Data extract =>
___
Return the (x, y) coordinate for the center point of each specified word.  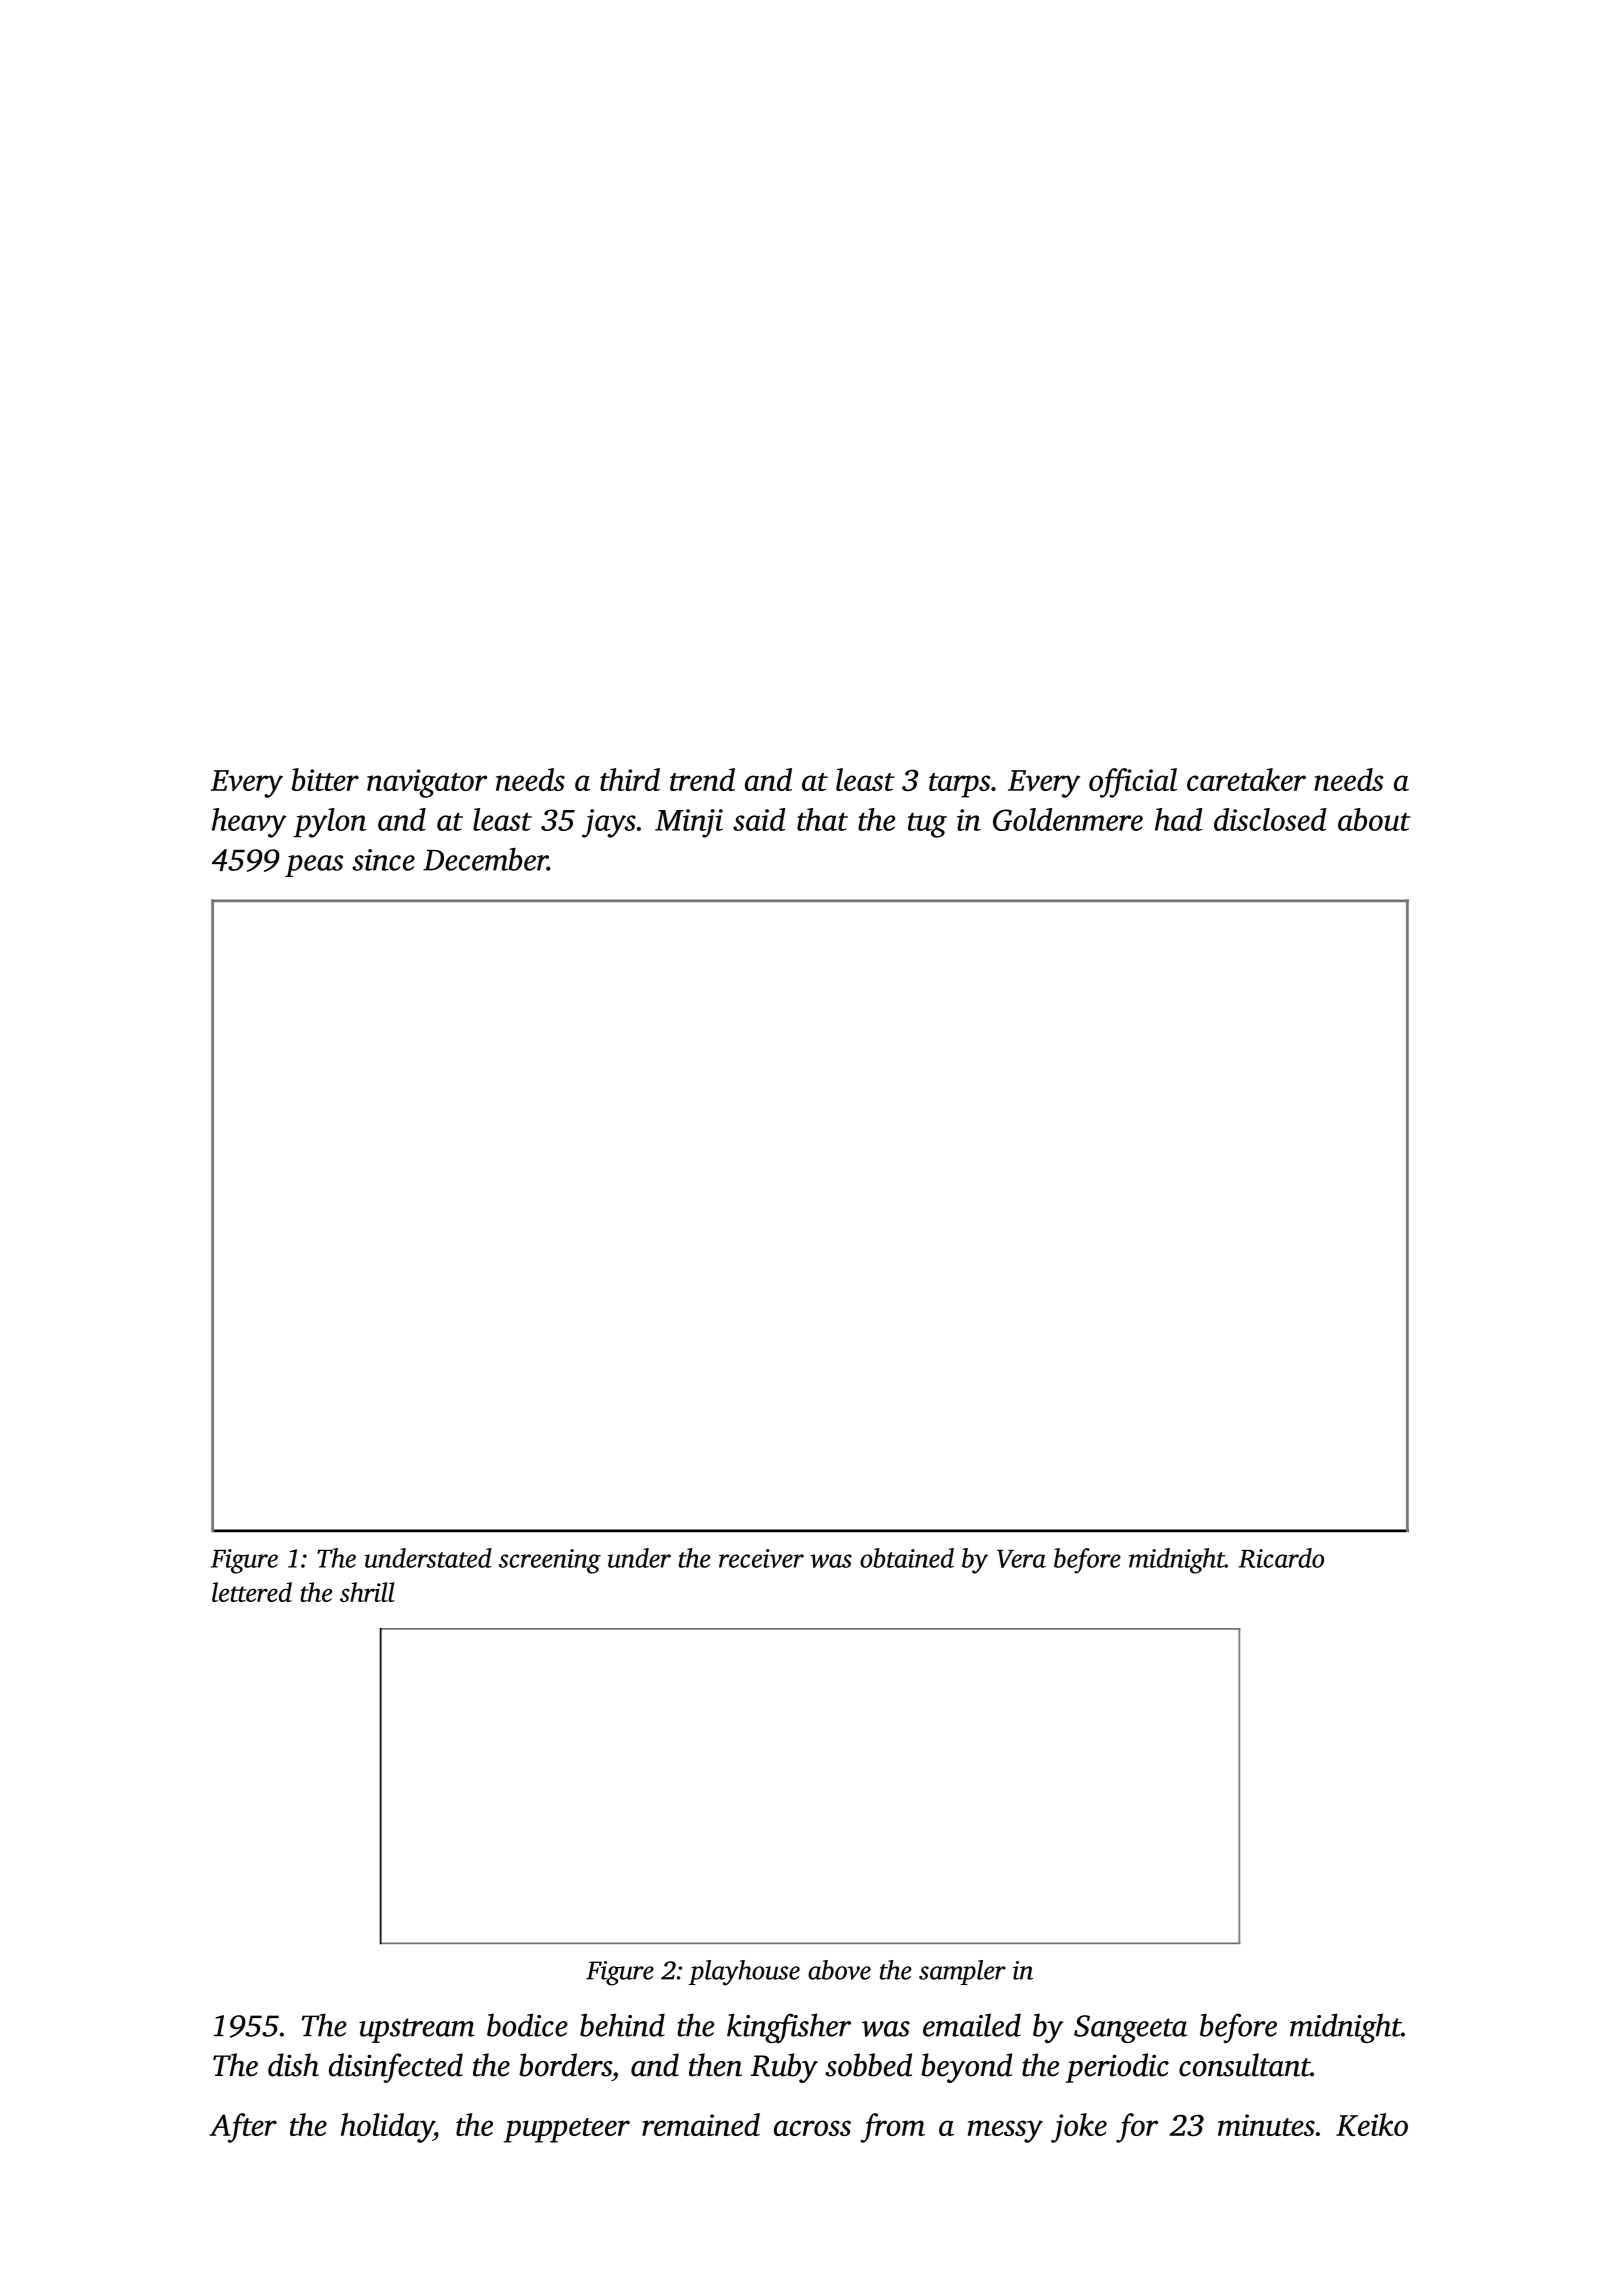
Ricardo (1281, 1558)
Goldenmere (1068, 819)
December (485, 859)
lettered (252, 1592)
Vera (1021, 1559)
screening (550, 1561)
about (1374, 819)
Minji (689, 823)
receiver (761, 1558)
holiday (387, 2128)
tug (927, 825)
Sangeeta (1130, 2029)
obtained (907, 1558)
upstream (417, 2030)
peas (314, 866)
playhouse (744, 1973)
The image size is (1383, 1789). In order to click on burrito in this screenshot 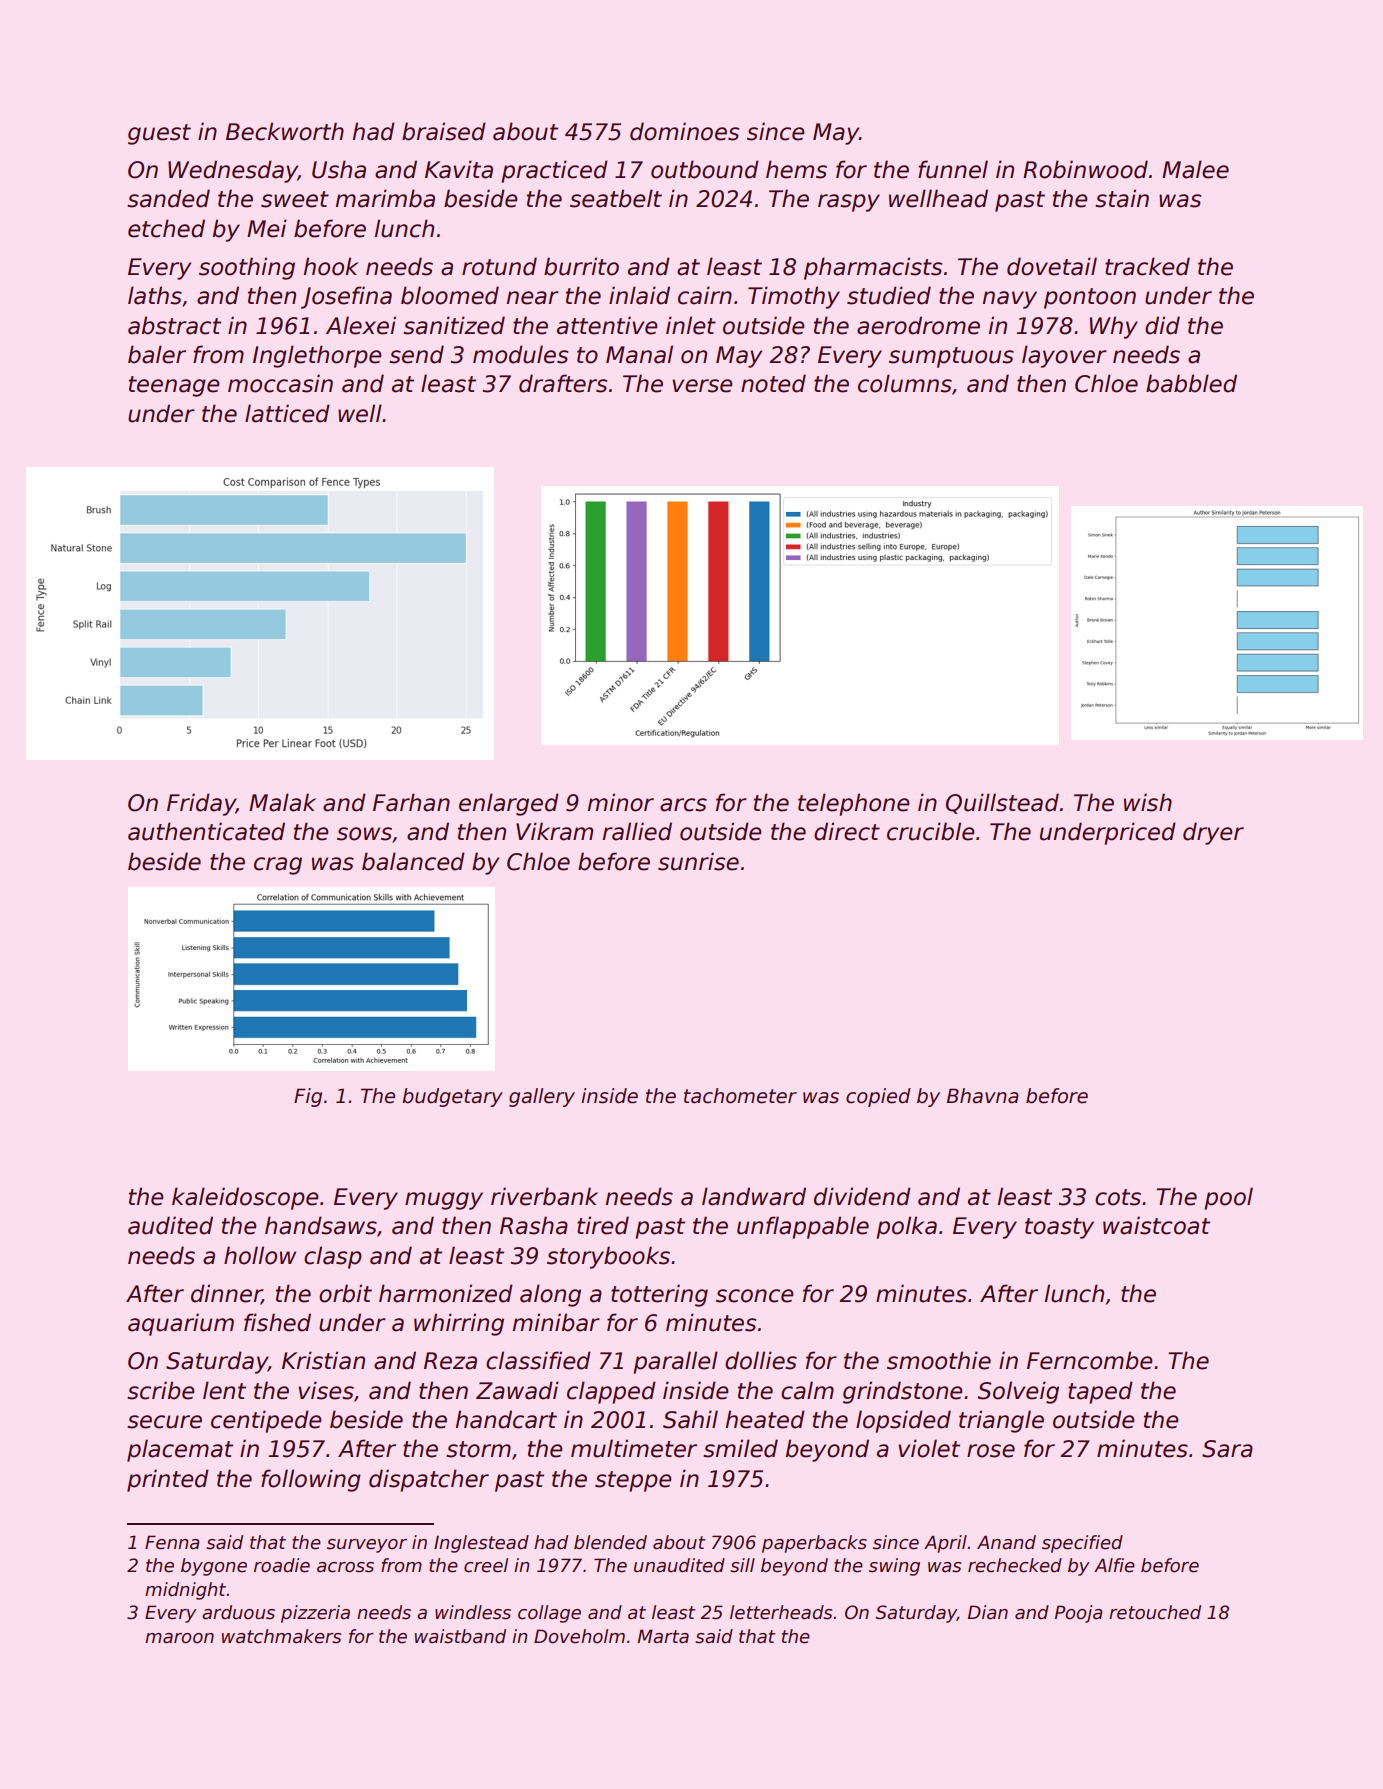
___
Written problem => Rewrite every line of the material above as a numbered list, skipping any blank lines. Leave the pictures out of your answer.

Reply =>
1. Return the (x, y) coordinate for the center point of each specified word.  
2. Ricardo (1281, 1558)
3. Goldenmere (1068, 819)
4. December (485, 859)
5. lettered (252, 1592)
6. Vera (1021, 1559)
7. screening (550, 1561)
8. about (1374, 819)
9. Minji (689, 823)
10. receiver (761, 1558)
11. holiday (387, 2128)
12. tug (927, 825)
13. Sangeeta (1130, 2029)
14. obtained (907, 1558)
15. upstream (417, 2030)
16. peas (314, 866)
17. playhouse (744, 1973)
18. The image size is (1383, 1789). In order to click on burrito in this screenshot 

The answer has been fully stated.